[Coordinate change listings]
[Start of Attachment]

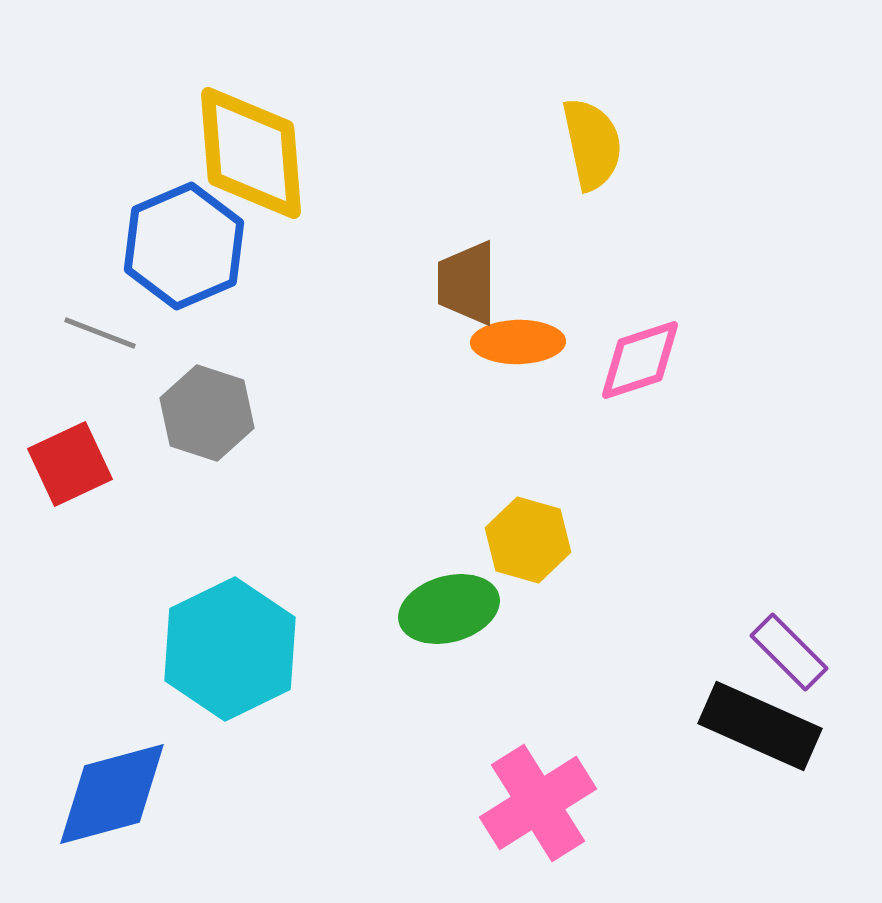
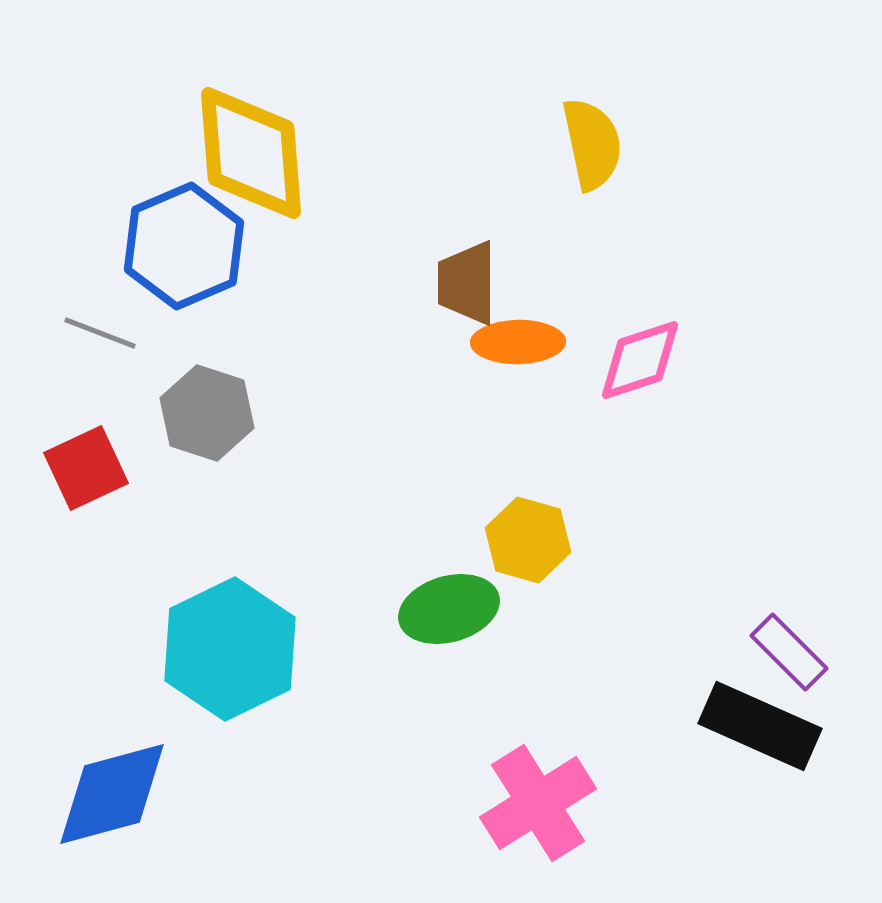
red square: moved 16 px right, 4 px down
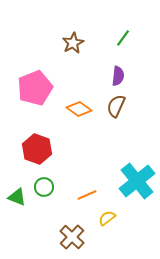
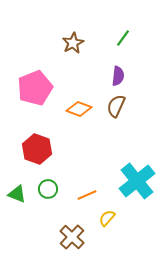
orange diamond: rotated 15 degrees counterclockwise
green circle: moved 4 px right, 2 px down
green triangle: moved 3 px up
yellow semicircle: rotated 12 degrees counterclockwise
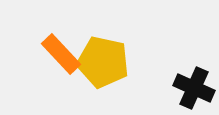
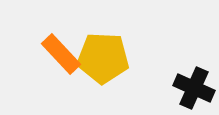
yellow pentagon: moved 4 px up; rotated 9 degrees counterclockwise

[End of Attachment]

◆ Your instructions ◆
If a line in the records above holds the string "rotated", copy it out.

◆ Response ◆
orange diamond: rotated 15 degrees counterclockwise
yellow semicircle: rotated 12 degrees counterclockwise
yellow pentagon: moved 4 px up; rotated 9 degrees counterclockwise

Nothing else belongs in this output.